RECORDS PROVIDED:
★ ★ ★ ★ ★ ★ ★
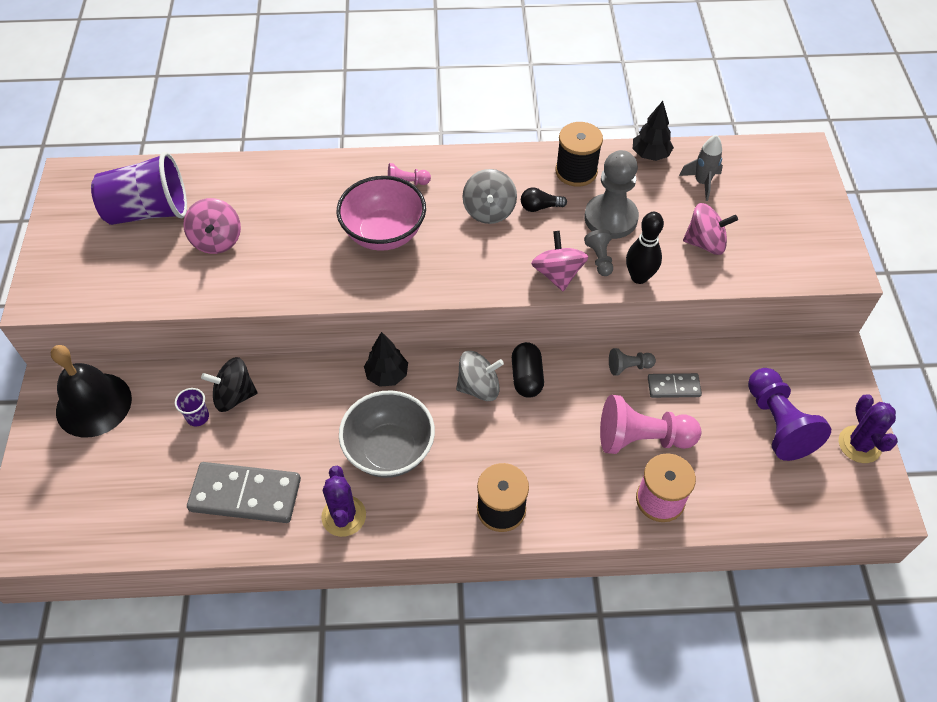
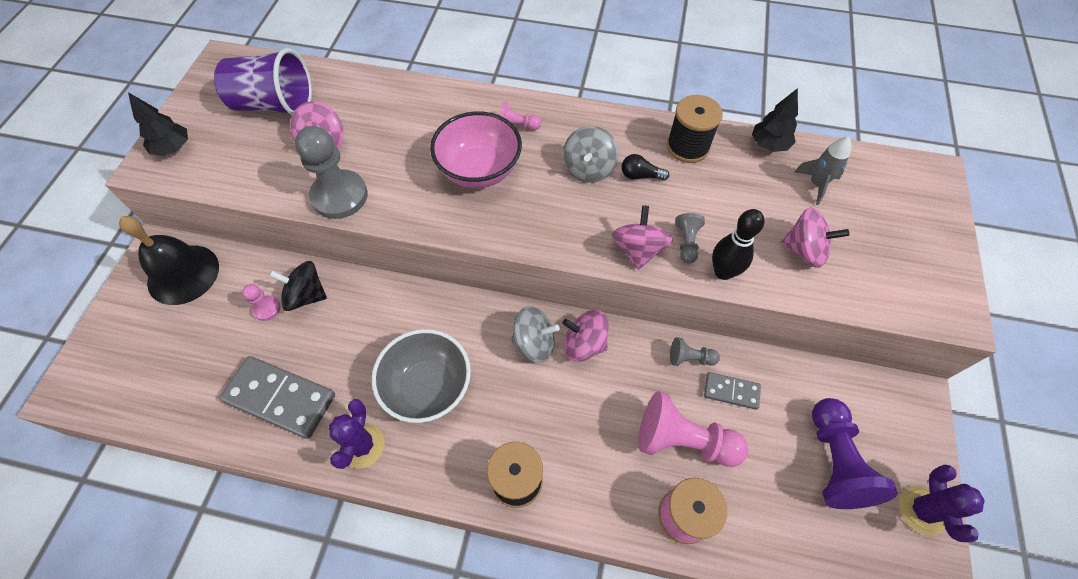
camera: 15 degrees right, 5 degrees up
(198, 417) = (266, 309): purple cup -> pink pawn
(387, 375) = (451, 309): black tree -> black tree (173, 148)
(526, 377) = (584, 344): black capsule -> pink spinning top
(610, 218) = (710, 202): grey pawn -> grey pawn (339, 196)

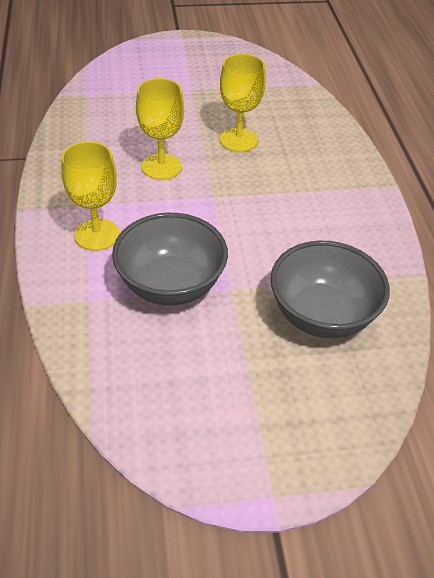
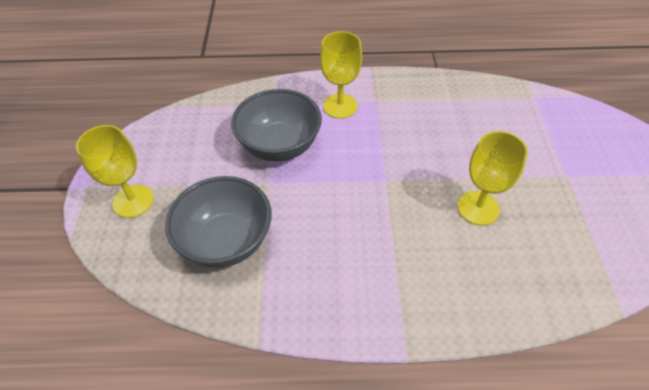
camera: 100 degrees right, 5 degrees up
(161, 167) = (427, 146): yellow goblet -> yellow goblet (133, 201)

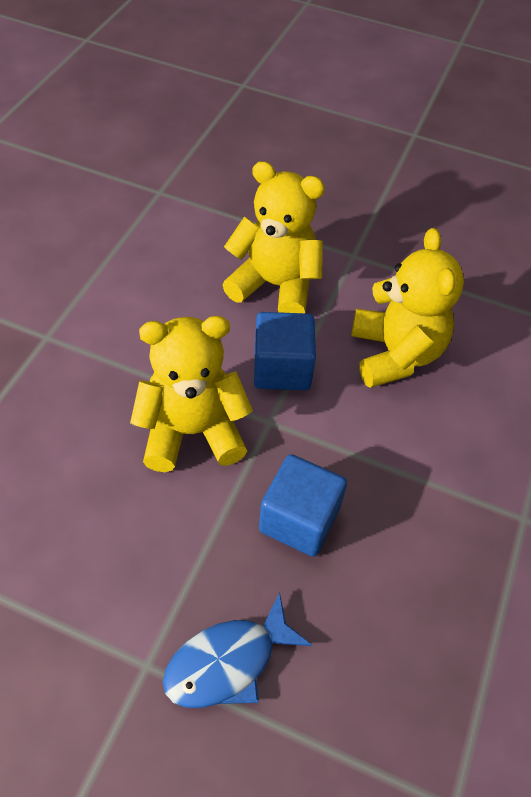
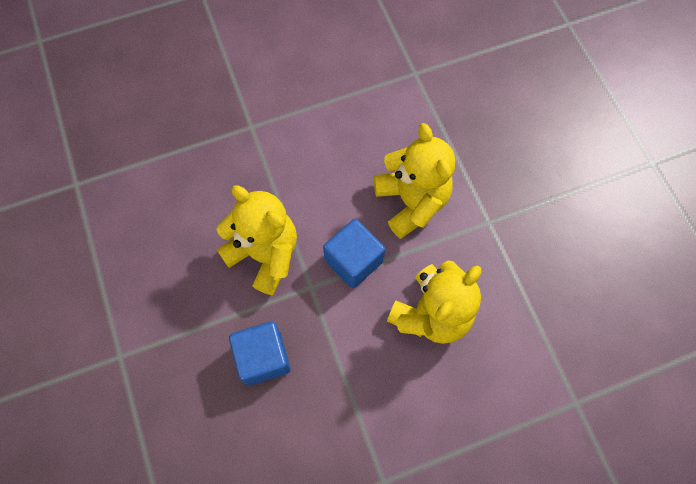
camera: 50 degrees right, 15 degrees up
(228, 662) = (153, 392): blue fish -> none

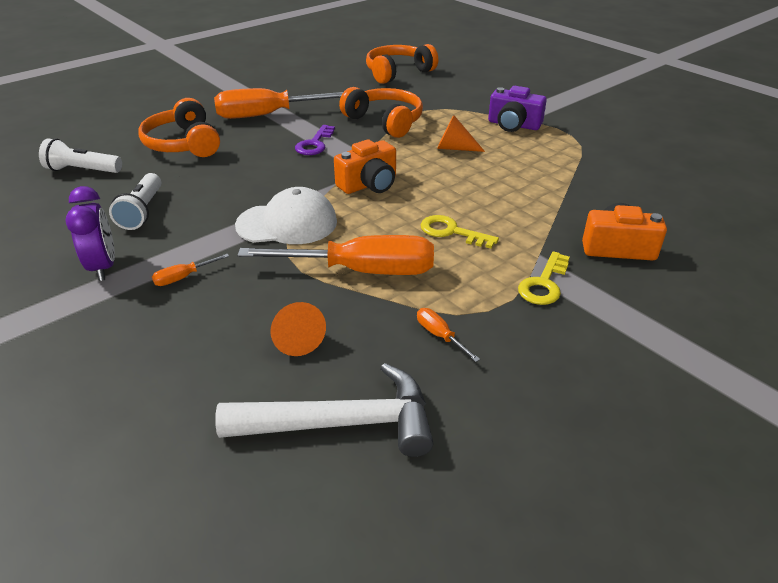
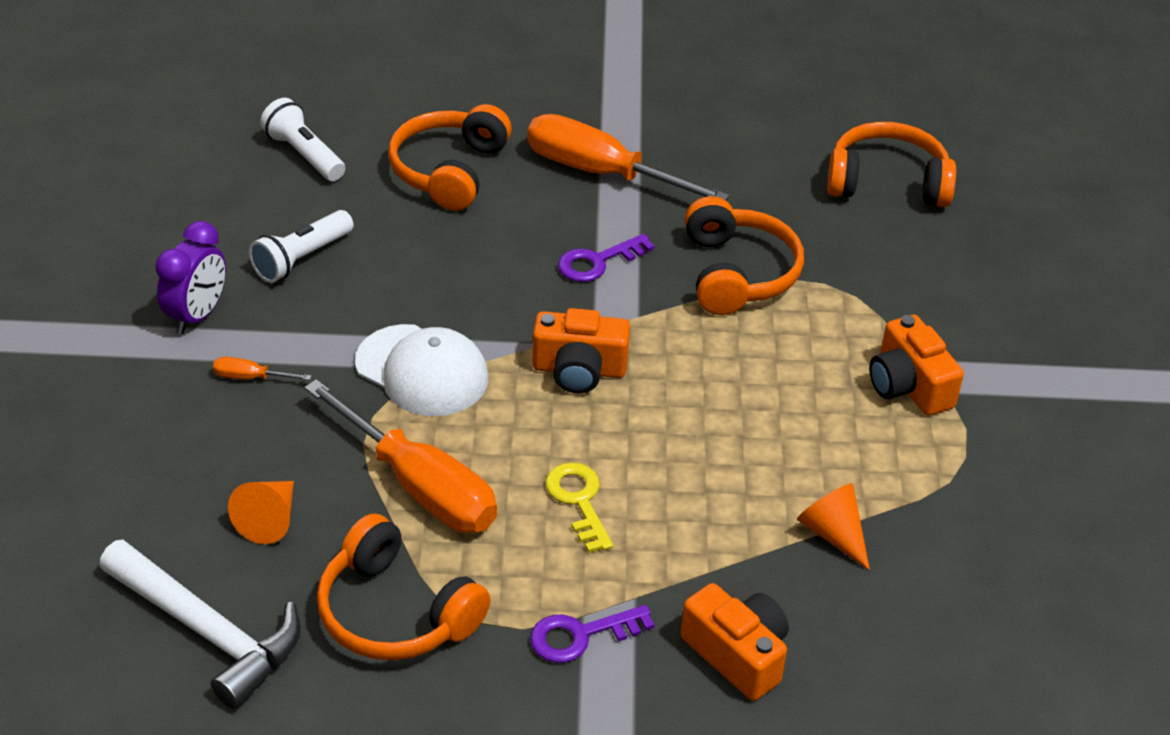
camera: 40 degrees right, 5 degrees up
(439, 335) = (395, 613): orange screwdriver -> orange headphones
(454, 148) = (764, 377): orange cone -> orange cone (833, 534)
(513, 125) = (908, 386): purple camera -> orange camera
(544, 284) = (581, 635): yellow key -> purple key

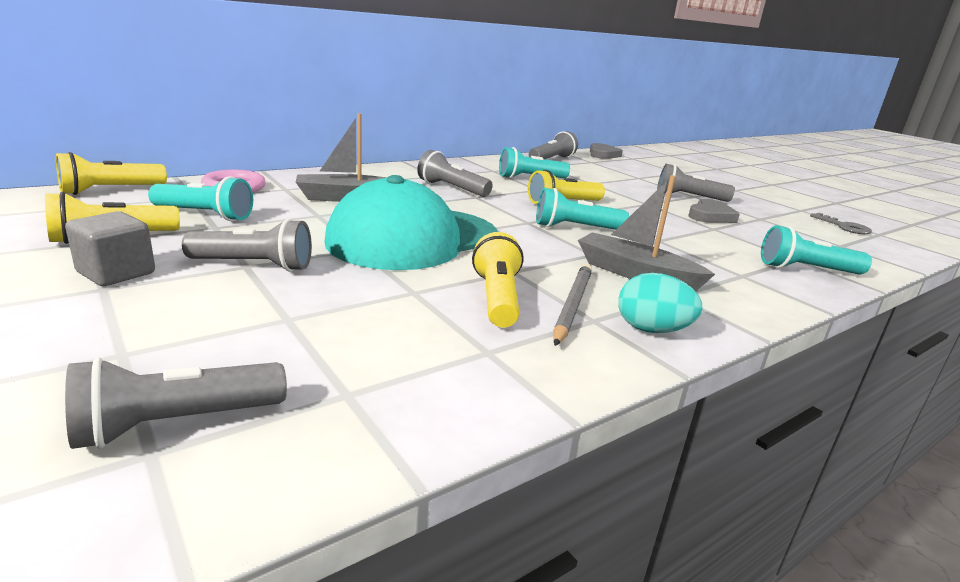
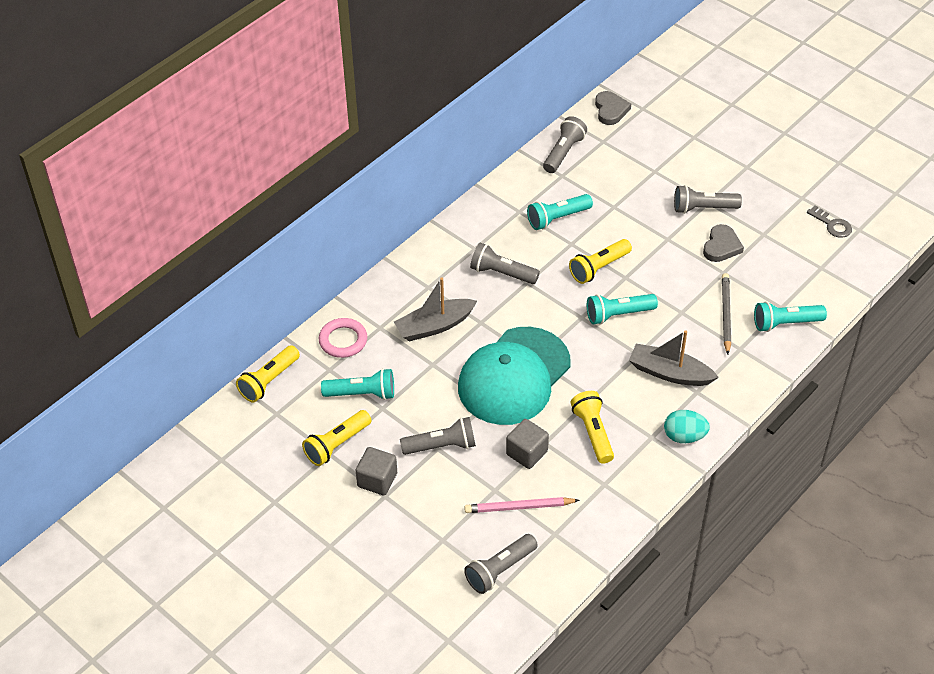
camera: 10 degrees left, 25 degrees up
(310, 345) = (519, 507): none -> pink pencil
(377, 295) = (527, 453): none -> grey cube
(572, 306) = (637, 426): grey pencil -> grey pencil (726, 314)

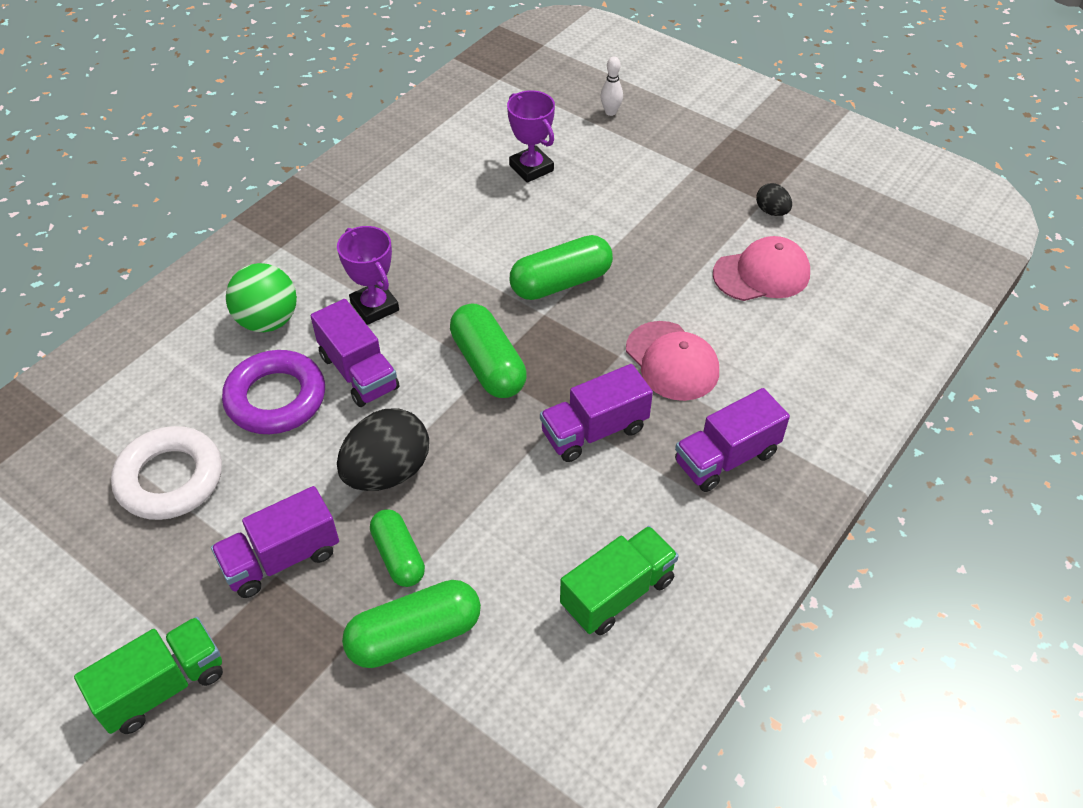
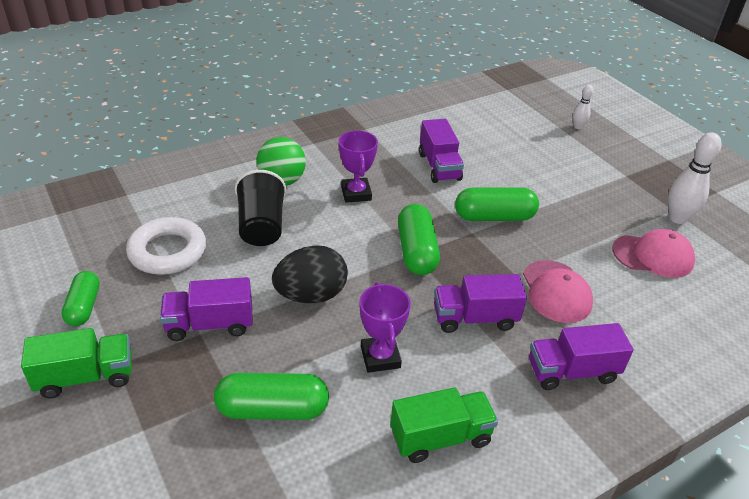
camera: 20 degrees right, 10 degrees down
(276, 398) = (261, 226): purple ring -> black cup
(359, 372) = (324, 228): purple truck -> purple truck (439, 166)
(398, 556) = (289, 351): green capsule -> green capsule (84, 307)
(531, 168) = (505, 144): purple trophy -> purple trophy (380, 357)
(771, 211) = (677, 218): black egg -> white bowling pin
★ ★ ★ ★ ★ ★ ★
BRIEF:
Please copy each line from the material above in which the string "right" appears.

RESPONSE:
camera: 15 degrees right, 5 degrees up
camera: 100 degrees right, 5 degrees up
camera: 50 degrees right, 15 degrees up
camera: 40 degrees right, 5 degrees up
camera: 20 degrees right, 10 degrees down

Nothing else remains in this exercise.